ASSIGNED TASK — Set down, exactly and in full, the line holding "rotate: violet claw" and all the lines after it until the listing ends, and nothing else.

RAW DATA —
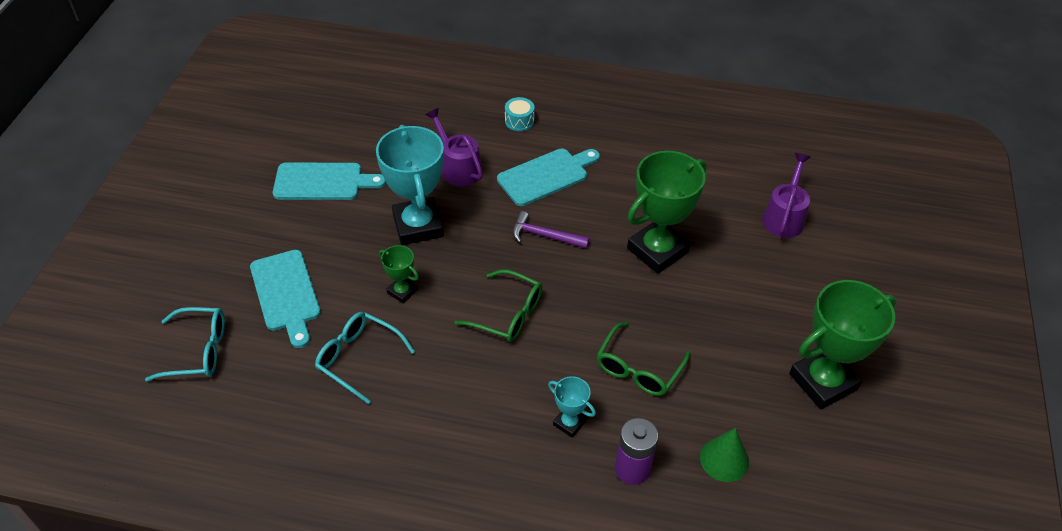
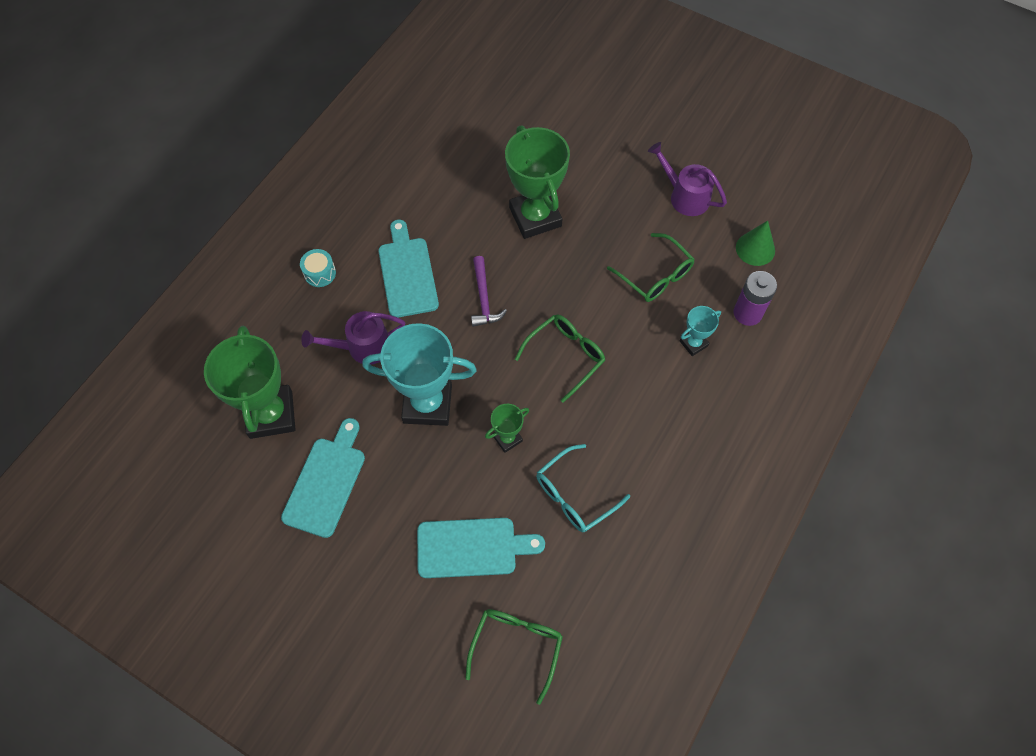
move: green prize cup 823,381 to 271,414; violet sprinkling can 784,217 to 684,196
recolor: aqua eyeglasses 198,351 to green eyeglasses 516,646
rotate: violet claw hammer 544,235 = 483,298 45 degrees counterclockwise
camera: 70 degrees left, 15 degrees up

TASK SOLUTION —
rotate: violet claw hammer 544,235 = 483,298 45 degrees counterclockwise
camera: 70 degrees left, 15 degrees up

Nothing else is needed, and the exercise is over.